Geometric shape edit sequences
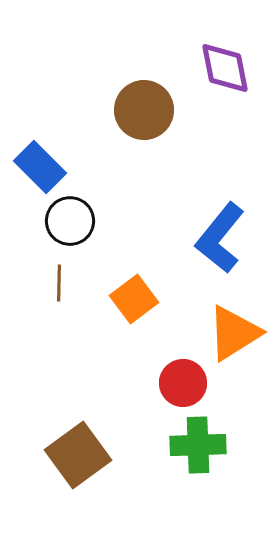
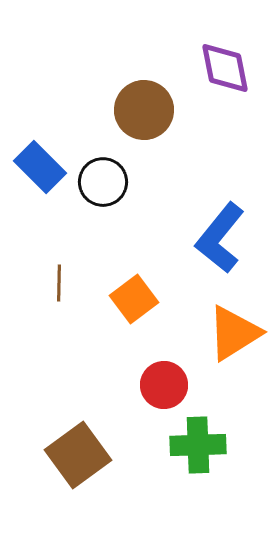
black circle: moved 33 px right, 39 px up
red circle: moved 19 px left, 2 px down
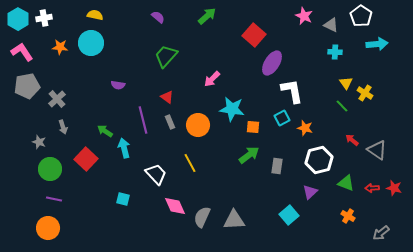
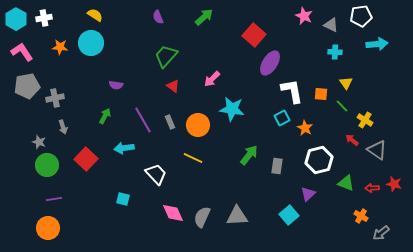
yellow semicircle at (95, 15): rotated 21 degrees clockwise
green arrow at (207, 16): moved 3 px left, 1 px down
white pentagon at (361, 16): rotated 30 degrees clockwise
purple semicircle at (158, 17): rotated 152 degrees counterclockwise
cyan hexagon at (18, 19): moved 2 px left
purple ellipse at (272, 63): moved 2 px left
purple semicircle at (118, 85): moved 2 px left
yellow cross at (365, 93): moved 27 px down
red triangle at (167, 97): moved 6 px right, 11 px up
gray cross at (57, 99): moved 2 px left, 1 px up; rotated 30 degrees clockwise
purple line at (143, 120): rotated 16 degrees counterclockwise
orange square at (253, 127): moved 68 px right, 33 px up
orange star at (305, 128): rotated 14 degrees clockwise
green arrow at (105, 131): moved 15 px up; rotated 84 degrees clockwise
cyan arrow at (124, 148): rotated 84 degrees counterclockwise
green arrow at (249, 155): rotated 15 degrees counterclockwise
yellow line at (190, 163): moved 3 px right, 5 px up; rotated 36 degrees counterclockwise
green circle at (50, 169): moved 3 px left, 4 px up
red star at (394, 188): moved 4 px up
purple triangle at (310, 192): moved 2 px left, 2 px down
purple line at (54, 199): rotated 21 degrees counterclockwise
pink diamond at (175, 206): moved 2 px left, 7 px down
orange cross at (348, 216): moved 13 px right
gray triangle at (234, 220): moved 3 px right, 4 px up
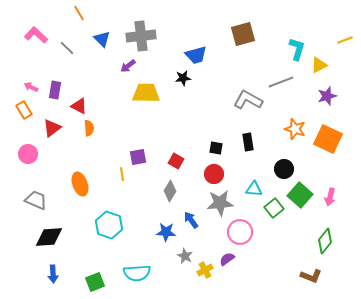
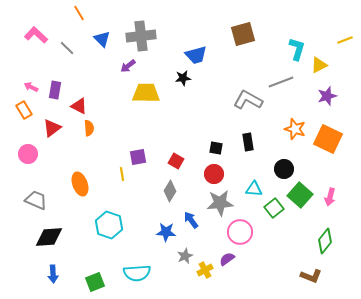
gray star at (185, 256): rotated 21 degrees clockwise
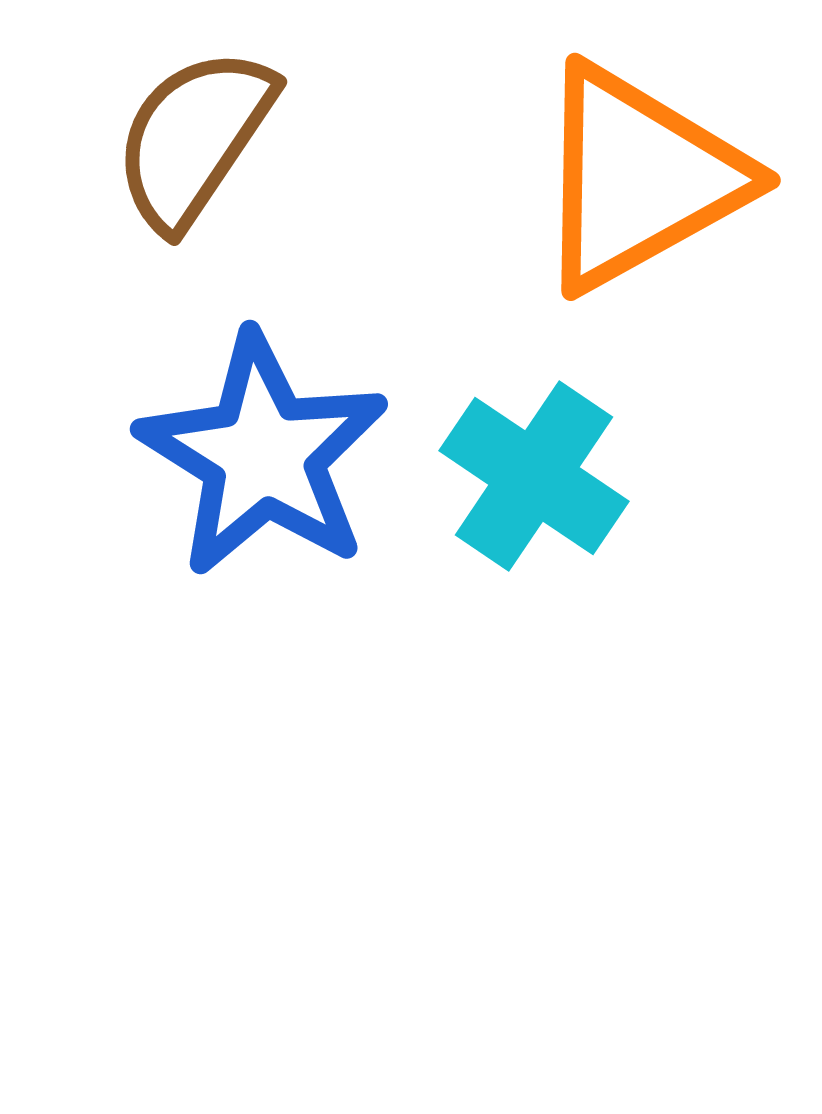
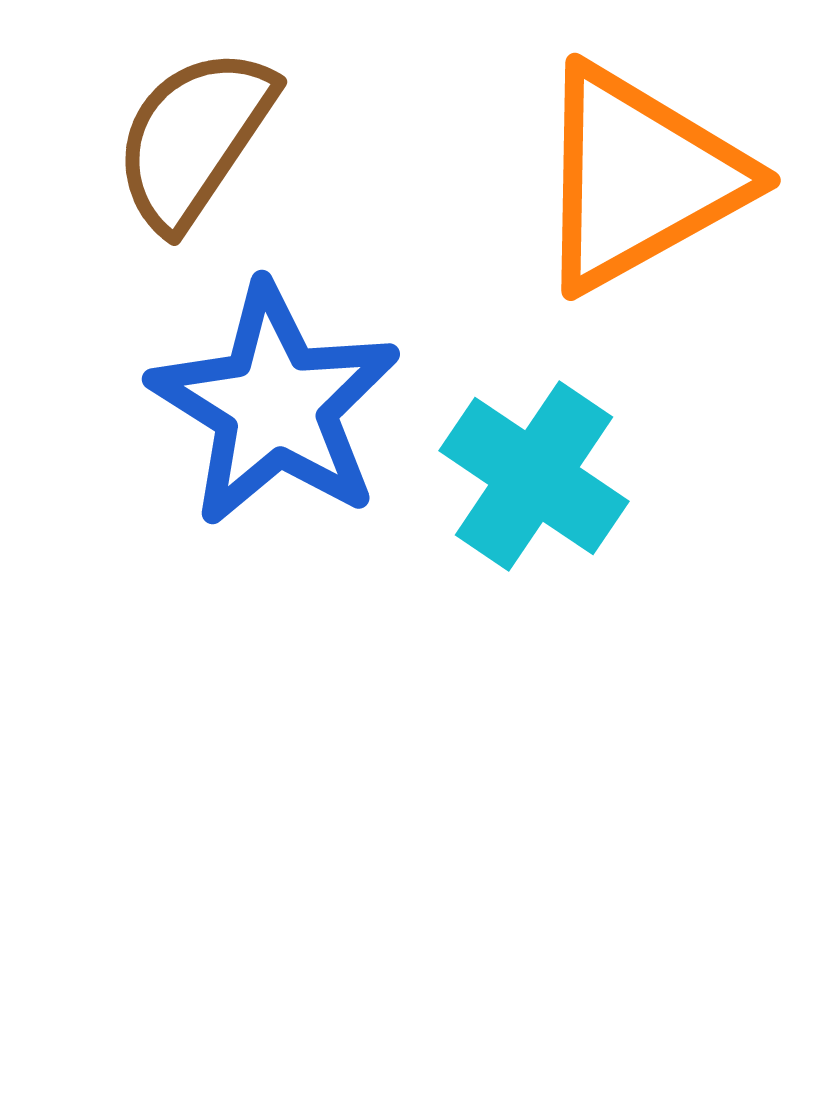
blue star: moved 12 px right, 50 px up
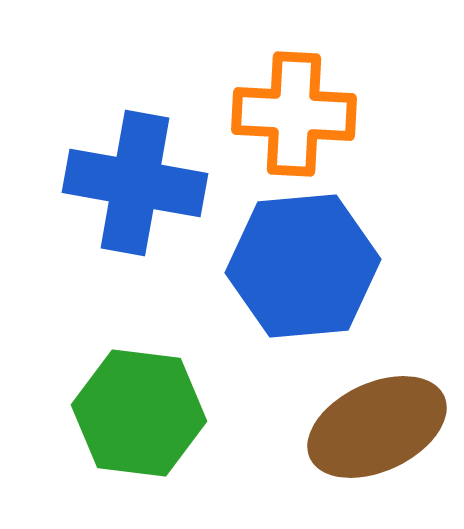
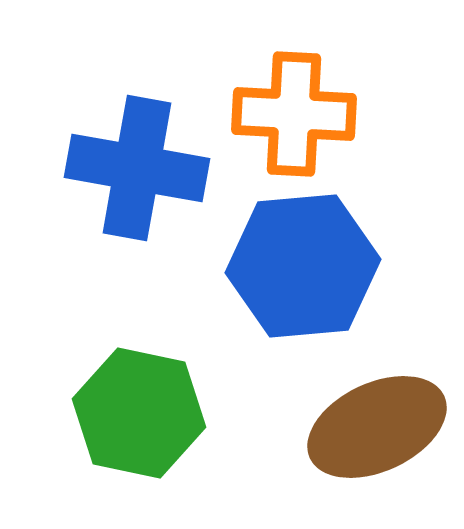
blue cross: moved 2 px right, 15 px up
green hexagon: rotated 5 degrees clockwise
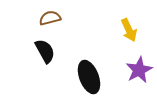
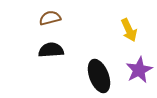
black semicircle: moved 6 px right, 1 px up; rotated 65 degrees counterclockwise
black ellipse: moved 10 px right, 1 px up
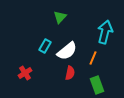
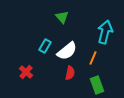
green triangle: moved 2 px right; rotated 24 degrees counterclockwise
red cross: moved 1 px right, 1 px up; rotated 16 degrees counterclockwise
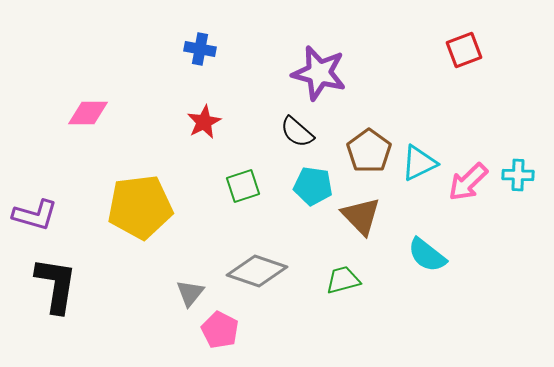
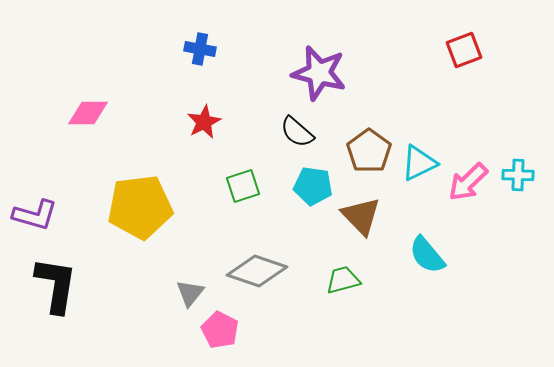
cyan semicircle: rotated 12 degrees clockwise
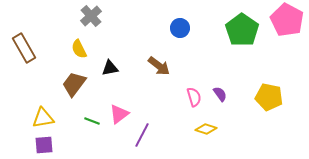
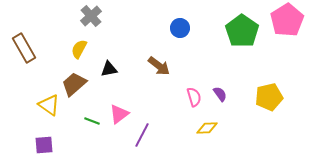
pink pentagon: rotated 12 degrees clockwise
green pentagon: moved 1 px down
yellow semicircle: rotated 54 degrees clockwise
black triangle: moved 1 px left, 1 px down
brown trapezoid: rotated 12 degrees clockwise
yellow pentagon: rotated 24 degrees counterclockwise
yellow triangle: moved 6 px right, 13 px up; rotated 45 degrees clockwise
yellow diamond: moved 1 px right, 1 px up; rotated 20 degrees counterclockwise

## Exercise instructions
Your copy should hold only the lines from the line with "green triangle: moved" through the end of the data above, both ends included, transcribed exactly and without pictures.

## Exercise output
green triangle: moved 2 px right; rotated 24 degrees counterclockwise
red cross: moved 1 px right, 1 px up; rotated 16 degrees counterclockwise
cyan semicircle: rotated 12 degrees clockwise
pink pentagon: rotated 12 degrees clockwise
green pentagon: moved 1 px down
yellow semicircle: rotated 54 degrees clockwise
black triangle: moved 1 px left, 1 px down
brown trapezoid: rotated 12 degrees clockwise
yellow pentagon: rotated 24 degrees counterclockwise
yellow triangle: moved 6 px right, 13 px up; rotated 45 degrees clockwise
yellow diamond: moved 1 px right, 1 px up; rotated 20 degrees counterclockwise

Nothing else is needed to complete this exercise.